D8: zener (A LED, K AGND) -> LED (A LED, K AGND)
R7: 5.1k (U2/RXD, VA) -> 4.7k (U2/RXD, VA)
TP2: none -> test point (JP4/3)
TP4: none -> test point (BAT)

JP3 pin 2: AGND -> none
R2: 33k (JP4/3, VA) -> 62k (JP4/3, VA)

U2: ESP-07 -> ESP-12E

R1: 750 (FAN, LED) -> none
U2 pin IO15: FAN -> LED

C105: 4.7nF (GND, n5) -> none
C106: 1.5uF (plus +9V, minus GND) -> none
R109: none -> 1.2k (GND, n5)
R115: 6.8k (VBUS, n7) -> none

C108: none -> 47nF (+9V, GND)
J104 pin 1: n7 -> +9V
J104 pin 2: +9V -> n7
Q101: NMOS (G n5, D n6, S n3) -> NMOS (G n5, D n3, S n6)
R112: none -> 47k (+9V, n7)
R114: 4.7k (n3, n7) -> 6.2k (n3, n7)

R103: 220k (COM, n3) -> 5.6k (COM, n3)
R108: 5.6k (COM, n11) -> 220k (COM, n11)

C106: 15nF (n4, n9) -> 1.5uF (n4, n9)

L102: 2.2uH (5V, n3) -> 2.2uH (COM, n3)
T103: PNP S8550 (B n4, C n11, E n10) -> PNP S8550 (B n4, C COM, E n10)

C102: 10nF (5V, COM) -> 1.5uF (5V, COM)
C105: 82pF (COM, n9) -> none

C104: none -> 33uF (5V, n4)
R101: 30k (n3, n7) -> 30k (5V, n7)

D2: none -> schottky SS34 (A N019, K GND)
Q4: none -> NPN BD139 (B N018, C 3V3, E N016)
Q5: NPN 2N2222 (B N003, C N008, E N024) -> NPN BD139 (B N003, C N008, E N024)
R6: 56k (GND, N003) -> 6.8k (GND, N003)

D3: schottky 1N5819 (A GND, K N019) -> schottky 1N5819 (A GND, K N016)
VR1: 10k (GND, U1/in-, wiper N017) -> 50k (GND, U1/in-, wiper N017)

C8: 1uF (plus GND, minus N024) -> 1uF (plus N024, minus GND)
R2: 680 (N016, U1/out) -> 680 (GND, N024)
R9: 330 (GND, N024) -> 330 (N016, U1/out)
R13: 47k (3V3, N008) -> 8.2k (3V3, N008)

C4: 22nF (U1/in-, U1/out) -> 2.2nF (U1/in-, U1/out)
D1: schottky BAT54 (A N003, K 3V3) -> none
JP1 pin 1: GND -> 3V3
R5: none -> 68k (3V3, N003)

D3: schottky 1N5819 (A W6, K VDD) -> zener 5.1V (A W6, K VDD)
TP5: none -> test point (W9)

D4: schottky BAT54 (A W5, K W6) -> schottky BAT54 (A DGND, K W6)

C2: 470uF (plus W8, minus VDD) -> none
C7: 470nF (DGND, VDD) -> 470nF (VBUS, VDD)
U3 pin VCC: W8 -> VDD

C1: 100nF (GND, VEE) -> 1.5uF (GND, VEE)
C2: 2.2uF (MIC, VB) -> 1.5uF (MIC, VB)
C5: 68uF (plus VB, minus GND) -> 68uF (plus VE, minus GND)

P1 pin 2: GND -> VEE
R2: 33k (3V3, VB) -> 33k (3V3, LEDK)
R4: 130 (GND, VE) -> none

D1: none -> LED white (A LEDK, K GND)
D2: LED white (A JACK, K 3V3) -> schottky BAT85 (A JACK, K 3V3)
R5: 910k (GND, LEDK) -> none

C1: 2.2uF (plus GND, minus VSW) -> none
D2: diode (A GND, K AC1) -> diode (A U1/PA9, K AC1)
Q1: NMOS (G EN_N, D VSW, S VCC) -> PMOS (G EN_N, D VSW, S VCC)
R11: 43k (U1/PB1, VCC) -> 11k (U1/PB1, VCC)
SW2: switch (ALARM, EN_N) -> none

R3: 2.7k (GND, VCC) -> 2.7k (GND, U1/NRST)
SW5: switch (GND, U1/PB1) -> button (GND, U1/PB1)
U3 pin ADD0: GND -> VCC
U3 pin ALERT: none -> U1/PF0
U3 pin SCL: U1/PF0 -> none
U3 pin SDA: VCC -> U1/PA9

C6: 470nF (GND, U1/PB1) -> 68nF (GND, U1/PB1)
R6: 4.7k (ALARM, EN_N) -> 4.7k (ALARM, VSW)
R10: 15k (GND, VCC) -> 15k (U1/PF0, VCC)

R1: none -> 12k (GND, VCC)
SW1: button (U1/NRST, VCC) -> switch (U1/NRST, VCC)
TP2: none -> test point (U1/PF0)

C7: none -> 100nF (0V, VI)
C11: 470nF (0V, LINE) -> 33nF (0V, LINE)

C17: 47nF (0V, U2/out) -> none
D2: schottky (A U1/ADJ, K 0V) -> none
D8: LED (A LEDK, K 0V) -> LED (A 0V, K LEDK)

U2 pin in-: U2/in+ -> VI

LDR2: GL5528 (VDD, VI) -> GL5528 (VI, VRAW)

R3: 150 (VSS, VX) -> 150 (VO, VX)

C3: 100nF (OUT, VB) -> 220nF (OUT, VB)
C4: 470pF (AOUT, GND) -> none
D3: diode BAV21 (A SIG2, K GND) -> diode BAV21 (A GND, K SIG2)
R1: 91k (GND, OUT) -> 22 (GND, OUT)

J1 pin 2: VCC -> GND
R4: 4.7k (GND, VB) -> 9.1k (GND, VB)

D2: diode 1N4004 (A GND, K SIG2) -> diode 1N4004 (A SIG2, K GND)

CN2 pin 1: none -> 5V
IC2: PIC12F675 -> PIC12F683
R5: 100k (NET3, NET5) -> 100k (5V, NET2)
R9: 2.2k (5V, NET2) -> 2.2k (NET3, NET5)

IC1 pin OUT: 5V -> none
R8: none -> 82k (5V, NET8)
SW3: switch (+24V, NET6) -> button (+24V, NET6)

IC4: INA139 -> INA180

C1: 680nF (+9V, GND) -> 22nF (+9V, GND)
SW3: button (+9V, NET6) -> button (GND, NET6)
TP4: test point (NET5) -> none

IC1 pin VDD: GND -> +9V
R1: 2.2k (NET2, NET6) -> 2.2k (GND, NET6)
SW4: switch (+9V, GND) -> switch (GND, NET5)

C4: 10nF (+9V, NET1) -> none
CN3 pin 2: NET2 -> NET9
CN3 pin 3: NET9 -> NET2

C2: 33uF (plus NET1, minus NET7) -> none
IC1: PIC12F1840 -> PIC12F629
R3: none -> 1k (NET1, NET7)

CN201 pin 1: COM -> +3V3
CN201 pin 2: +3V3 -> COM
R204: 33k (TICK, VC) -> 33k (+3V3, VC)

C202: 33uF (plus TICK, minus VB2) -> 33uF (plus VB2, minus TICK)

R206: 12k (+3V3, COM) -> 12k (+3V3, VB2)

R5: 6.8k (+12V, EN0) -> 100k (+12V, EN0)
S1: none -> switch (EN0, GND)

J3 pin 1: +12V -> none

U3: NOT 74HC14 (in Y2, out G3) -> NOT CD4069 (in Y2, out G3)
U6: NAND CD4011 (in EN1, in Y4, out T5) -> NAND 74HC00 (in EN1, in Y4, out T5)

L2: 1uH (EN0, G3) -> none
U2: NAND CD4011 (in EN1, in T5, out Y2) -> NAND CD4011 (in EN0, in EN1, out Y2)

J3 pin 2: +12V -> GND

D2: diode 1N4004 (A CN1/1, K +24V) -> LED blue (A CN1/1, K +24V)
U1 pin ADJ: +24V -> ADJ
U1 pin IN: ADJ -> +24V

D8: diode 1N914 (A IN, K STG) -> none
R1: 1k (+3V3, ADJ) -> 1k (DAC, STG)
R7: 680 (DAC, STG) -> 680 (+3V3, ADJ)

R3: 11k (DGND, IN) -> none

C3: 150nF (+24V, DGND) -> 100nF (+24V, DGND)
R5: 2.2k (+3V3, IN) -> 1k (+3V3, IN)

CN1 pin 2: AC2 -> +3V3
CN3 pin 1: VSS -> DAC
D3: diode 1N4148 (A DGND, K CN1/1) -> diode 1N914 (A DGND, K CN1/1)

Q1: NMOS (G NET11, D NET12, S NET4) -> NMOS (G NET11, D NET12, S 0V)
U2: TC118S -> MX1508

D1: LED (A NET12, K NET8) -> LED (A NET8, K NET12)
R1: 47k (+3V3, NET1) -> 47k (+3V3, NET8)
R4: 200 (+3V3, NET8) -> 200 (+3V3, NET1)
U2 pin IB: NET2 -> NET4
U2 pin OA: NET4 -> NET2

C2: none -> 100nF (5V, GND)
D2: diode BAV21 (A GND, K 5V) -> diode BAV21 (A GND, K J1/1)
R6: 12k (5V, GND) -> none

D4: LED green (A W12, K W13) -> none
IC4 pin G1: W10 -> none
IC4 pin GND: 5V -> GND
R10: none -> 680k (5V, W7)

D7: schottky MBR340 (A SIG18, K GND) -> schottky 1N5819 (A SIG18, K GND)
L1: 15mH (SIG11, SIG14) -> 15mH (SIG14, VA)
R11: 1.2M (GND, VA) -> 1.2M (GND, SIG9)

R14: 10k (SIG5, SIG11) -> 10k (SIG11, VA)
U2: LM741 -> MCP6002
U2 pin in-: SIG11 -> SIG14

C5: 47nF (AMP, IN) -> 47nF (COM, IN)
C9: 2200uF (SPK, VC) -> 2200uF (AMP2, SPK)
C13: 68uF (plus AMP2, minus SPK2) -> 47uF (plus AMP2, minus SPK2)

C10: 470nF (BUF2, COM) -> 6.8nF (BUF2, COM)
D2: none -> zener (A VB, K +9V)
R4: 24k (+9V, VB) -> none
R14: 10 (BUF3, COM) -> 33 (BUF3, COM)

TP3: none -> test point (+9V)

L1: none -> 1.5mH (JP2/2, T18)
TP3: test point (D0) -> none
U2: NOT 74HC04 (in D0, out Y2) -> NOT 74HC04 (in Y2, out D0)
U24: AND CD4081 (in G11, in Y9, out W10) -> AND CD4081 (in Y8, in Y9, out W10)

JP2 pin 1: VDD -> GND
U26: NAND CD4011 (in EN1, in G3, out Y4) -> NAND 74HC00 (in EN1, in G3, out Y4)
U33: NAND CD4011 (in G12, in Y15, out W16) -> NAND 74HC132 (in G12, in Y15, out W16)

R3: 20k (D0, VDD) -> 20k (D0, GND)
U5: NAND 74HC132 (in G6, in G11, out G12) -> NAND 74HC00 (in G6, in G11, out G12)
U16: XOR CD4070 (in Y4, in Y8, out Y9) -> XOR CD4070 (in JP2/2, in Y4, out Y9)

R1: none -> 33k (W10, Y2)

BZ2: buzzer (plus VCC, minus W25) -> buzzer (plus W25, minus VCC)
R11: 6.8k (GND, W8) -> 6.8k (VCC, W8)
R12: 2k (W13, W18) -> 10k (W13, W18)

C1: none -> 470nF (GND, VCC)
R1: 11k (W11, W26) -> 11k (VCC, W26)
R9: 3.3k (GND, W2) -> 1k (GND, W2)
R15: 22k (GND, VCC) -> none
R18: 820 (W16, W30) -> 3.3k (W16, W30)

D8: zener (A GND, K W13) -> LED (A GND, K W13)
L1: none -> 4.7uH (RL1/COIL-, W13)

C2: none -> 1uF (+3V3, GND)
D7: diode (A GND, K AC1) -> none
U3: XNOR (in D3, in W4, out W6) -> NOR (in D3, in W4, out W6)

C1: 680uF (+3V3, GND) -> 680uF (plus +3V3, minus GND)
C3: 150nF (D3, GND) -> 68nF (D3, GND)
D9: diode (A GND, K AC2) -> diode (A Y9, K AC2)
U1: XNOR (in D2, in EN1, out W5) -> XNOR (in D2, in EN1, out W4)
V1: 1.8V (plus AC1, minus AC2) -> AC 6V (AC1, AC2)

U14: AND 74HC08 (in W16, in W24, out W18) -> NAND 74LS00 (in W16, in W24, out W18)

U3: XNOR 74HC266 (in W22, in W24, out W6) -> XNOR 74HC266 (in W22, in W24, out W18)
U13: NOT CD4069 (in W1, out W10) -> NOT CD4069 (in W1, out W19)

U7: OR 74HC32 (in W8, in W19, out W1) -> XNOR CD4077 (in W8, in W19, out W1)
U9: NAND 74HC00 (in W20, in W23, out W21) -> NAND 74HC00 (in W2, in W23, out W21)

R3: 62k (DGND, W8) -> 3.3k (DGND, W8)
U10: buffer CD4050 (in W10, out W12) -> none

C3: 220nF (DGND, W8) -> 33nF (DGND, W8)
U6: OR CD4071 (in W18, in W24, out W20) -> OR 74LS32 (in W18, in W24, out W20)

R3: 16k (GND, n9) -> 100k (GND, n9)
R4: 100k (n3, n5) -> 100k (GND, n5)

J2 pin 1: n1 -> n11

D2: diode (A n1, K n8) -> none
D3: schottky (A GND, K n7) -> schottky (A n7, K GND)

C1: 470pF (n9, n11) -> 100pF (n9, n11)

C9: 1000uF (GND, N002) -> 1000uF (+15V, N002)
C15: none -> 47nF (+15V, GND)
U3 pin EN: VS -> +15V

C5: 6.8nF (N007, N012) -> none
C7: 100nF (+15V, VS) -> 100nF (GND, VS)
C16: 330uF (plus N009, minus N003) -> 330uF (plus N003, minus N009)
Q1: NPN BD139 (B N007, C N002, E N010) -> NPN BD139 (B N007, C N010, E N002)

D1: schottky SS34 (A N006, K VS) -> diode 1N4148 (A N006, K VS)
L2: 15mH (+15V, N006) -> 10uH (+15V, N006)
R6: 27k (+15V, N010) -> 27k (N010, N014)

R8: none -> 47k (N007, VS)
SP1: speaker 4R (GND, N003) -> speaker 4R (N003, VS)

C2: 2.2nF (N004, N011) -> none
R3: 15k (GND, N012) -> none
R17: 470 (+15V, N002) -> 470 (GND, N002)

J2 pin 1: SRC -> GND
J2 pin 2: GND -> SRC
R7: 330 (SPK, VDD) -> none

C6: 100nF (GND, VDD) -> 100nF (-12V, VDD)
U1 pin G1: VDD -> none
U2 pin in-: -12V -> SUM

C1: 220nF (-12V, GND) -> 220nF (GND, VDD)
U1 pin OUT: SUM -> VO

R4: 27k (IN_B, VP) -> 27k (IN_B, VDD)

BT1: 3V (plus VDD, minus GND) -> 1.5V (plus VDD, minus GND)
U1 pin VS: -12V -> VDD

================

◆ Exercise brief ◆
From the listing above, output exactly the run of lines that starts with the line containing "R1: 750 (FAN, LED) -> none" and ends with the line containing "C1: 100nF (GND, VEE) -> 1.5uF (GND, VEE)".

◆ Solved exercise ◆
R1: 750 (FAN, LED) -> none
U2 pin IO15: FAN -> LED

C105: 4.7nF (GND, n5) -> none
C106: 1.5uF (plus +9V, minus GND) -> none
R109: none -> 1.2k (GND, n5)
R115: 6.8k (VBUS, n7) -> none

C108: none -> 47nF (+9V, GND)
J104 pin 1: n7 -> +9V
J104 pin 2: +9V -> n7
Q101: NMOS (G n5, D n6, S n3) -> NMOS (G n5, D n3, S n6)
R112: none -> 47k (+9V, n7)
R114: 4.7k (n3, n7) -> 6.2k (n3, n7)

R103: 220k (COM, n3) -> 5.6k (COM, n3)
R108: 5.6k (COM, n11) -> 220k (COM, n11)

C106: 15nF (n4, n9) -> 1.5uF (n4, n9)

L102: 2.2uH (5V, n3) -> 2.2uH (COM, n3)
T103: PNP S8550 (B n4, C n11, E n10) -> PNP S8550 (B n4, C COM, E n10)

C102: 10nF (5V, COM) -> 1.5uF (5V, COM)
C105: 82pF (COM, n9) -> none

C104: none -> 33uF (5V, n4)
R101: 30k (n3, n7) -> 30k (5V, n7)

D2: none -> schottky SS34 (A N019, K GND)
Q4: none -> NPN BD139 (B N018, C 3V3, E N016)
Q5: NPN 2N2222 (B N003, C N008, E N024) -> NPN BD139 (B N003, C N008, E N024)
R6: 56k (GND, N003) -> 6.8k (GND, N003)

D3: schottky 1N5819 (A GND, K N019) -> schottky 1N5819 (A GND, K N016)
VR1: 10k (GND, U1/in-, wiper N017) -> 50k (GND, U1/in-, wiper N017)

C8: 1uF (plus GND, minus N024) -> 1uF (plus N024, minus GND)
R2: 680 (N016, U1/out) -> 680 (GND, N024)
R9: 330 (GND, N024) -> 330 (N016, U1/out)
R13: 47k (3V3, N008) -> 8.2k (3V3, N008)

C4: 22nF (U1/in-, U1/out) -> 2.2nF (U1/in-, U1/out)
D1: schottky BAT54 (A N003, K 3V3) -> none
JP1 pin 1: GND -> 3V3
R5: none -> 68k (3V3, N003)

D3: schottky 1N5819 (A W6, K VDD) -> zener 5.1V (A W6, K VDD)
TP5: none -> test point (W9)

D4: schottky BAT54 (A W5, K W6) -> schottky BAT54 (A DGND, K W6)

C2: 470uF (plus W8, minus VDD) -> none
C7: 470nF (DGND, VDD) -> 470nF (VBUS, VDD)
U3 pin VCC: W8 -> VDD

C1: 100nF (GND, VEE) -> 1.5uF (GND, VEE)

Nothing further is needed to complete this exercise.